Start of Provided information

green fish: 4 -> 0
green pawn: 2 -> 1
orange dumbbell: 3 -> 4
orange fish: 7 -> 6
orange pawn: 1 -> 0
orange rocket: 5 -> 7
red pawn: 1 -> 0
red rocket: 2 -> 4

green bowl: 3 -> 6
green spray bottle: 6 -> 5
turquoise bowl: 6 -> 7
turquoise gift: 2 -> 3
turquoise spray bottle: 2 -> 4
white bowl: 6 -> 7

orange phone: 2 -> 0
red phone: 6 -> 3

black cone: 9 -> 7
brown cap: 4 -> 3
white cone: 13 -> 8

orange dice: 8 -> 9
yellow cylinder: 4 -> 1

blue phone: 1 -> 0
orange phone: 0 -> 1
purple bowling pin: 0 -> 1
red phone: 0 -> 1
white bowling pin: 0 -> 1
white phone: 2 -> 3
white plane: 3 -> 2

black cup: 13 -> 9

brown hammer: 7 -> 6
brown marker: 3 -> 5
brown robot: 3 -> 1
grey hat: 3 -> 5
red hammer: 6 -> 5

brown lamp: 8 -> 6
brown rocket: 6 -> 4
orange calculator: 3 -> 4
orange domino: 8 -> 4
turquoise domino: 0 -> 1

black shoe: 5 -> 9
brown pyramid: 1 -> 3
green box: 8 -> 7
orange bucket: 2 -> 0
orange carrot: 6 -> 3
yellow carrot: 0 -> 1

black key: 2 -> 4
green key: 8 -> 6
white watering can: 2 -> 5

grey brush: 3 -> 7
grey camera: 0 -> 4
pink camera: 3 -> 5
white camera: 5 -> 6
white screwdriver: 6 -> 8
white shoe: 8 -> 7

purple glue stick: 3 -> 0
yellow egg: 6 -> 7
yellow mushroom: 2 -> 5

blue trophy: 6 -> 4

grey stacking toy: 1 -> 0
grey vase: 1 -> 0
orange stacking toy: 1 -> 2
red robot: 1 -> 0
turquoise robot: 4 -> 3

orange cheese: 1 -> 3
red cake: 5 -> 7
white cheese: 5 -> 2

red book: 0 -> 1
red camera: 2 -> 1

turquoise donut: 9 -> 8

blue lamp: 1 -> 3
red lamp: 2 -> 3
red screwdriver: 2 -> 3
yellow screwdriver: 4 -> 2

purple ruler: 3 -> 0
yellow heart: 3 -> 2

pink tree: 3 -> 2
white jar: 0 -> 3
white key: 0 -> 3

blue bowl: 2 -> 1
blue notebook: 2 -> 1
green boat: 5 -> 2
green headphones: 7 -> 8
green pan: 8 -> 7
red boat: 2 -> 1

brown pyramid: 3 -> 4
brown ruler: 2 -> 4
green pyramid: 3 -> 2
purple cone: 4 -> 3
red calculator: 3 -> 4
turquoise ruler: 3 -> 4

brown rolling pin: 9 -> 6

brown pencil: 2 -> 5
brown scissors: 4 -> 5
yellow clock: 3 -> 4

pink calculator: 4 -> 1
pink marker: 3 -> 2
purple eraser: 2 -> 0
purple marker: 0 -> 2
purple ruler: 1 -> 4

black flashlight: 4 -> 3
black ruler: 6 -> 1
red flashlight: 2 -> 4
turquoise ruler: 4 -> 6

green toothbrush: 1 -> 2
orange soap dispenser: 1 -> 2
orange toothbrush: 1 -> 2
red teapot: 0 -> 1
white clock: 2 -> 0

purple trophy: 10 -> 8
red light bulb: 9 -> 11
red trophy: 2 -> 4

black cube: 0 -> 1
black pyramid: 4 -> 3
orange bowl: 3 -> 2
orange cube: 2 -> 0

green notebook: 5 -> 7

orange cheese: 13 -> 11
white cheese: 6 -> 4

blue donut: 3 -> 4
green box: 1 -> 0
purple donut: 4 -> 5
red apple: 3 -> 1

End of Provided information

_What you are asked to do:_ Please transcribe the data shown above in full, exactly as it stands.

_Task result:_
green fish: 4 -> 0
green pawn: 2 -> 1
orange dumbbell: 3 -> 4
orange fish: 7 -> 6
orange pawn: 1 -> 0
orange rocket: 5 -> 7
red pawn: 1 -> 0
red rocket: 2 -> 4

green bowl: 3 -> 6
green spray bottle: 6 -> 5
turquoise bowl: 6 -> 7
turquoise gift: 2 -> 3
turquoise spray bottle: 2 -> 4
white bowl: 6 -> 7

orange phone: 2 -> 0
red phone: 6 -> 3

black cone: 9 -> 7
brown cap: 4 -> 3
white cone: 13 -> 8

orange dice: 8 -> 9
yellow cylinder: 4 -> 1

blue phone: 1 -> 0
orange phone: 0 -> 1
purple bowling pin: 0 -> 1
red phone: 0 -> 1
white bowling pin: 0 -> 1
white phone: 2 -> 3
white plane: 3 -> 2

black cup: 13 -> 9

brown hammer: 7 -> 6
brown marker: 3 -> 5
brown robot: 3 -> 1
grey hat: 3 -> 5
red hammer: 6 -> 5

brown lamp: 8 -> 6
brown rocket: 6 -> 4
orange calculator: 3 -> 4
orange domino: 8 -> 4
turquoise domino: 0 -> 1

black shoe: 5 -> 9
brown pyramid: 1 -> 3
green box: 8 -> 7
orange bucket: 2 -> 0
orange carrot: 6 -> 3
yellow carrot: 0 -> 1

black key: 2 -> 4
green key: 8 -> 6
white watering can: 2 -> 5

grey brush: 3 -> 7
grey camera: 0 -> 4
pink camera: 3 -> 5
white camera: 5 -> 6
white screwdriver: 6 -> 8
white shoe: 8 -> 7

purple glue stick: 3 -> 0
yellow egg: 6 -> 7
yellow mushroom: 2 -> 5

blue trophy: 6 -> 4

grey stacking toy: 1 -> 0
grey vase: 1 -> 0
orange stacking toy: 1 -> 2
red robot: 1 -> 0
turquoise robot: 4 -> 3

orange cheese: 1 -> 3
red cake: 5 -> 7
white cheese: 5 -> 2

red book: 0 -> 1
red camera: 2 -> 1

turquoise donut: 9 -> 8

blue lamp: 1 -> 3
red lamp: 2 -> 3
red screwdriver: 2 -> 3
yellow screwdriver: 4 -> 2

purple ruler: 3 -> 0
yellow heart: 3 -> 2

pink tree: 3 -> 2
white jar: 0 -> 3
white key: 0 -> 3

blue bowl: 2 -> 1
blue notebook: 2 -> 1
green boat: 5 -> 2
green headphones: 7 -> 8
green pan: 8 -> 7
red boat: 2 -> 1

brown pyramid: 3 -> 4
brown ruler: 2 -> 4
green pyramid: 3 -> 2
purple cone: 4 -> 3
red calculator: 3 -> 4
turquoise ruler: 3 -> 4

brown rolling pin: 9 -> 6

brown pencil: 2 -> 5
brown scissors: 4 -> 5
yellow clock: 3 -> 4

pink calculator: 4 -> 1
pink marker: 3 -> 2
purple eraser: 2 -> 0
purple marker: 0 -> 2
purple ruler: 1 -> 4

black flashlight: 4 -> 3
black ruler: 6 -> 1
red flashlight: 2 -> 4
turquoise ruler: 4 -> 6

green toothbrush: 1 -> 2
orange soap dispenser: 1 -> 2
orange toothbrush: 1 -> 2
red teapot: 0 -> 1
white clock: 2 -> 0

purple trophy: 10 -> 8
red light bulb: 9 -> 11
red trophy: 2 -> 4

black cube: 0 -> 1
black pyramid: 4 -> 3
orange bowl: 3 -> 2
orange cube: 2 -> 0

green notebook: 5 -> 7

orange cheese: 13 -> 11
white cheese: 6 -> 4

blue donut: 3 -> 4
green box: 1 -> 0
purple donut: 4 -> 5
red apple: 3 -> 1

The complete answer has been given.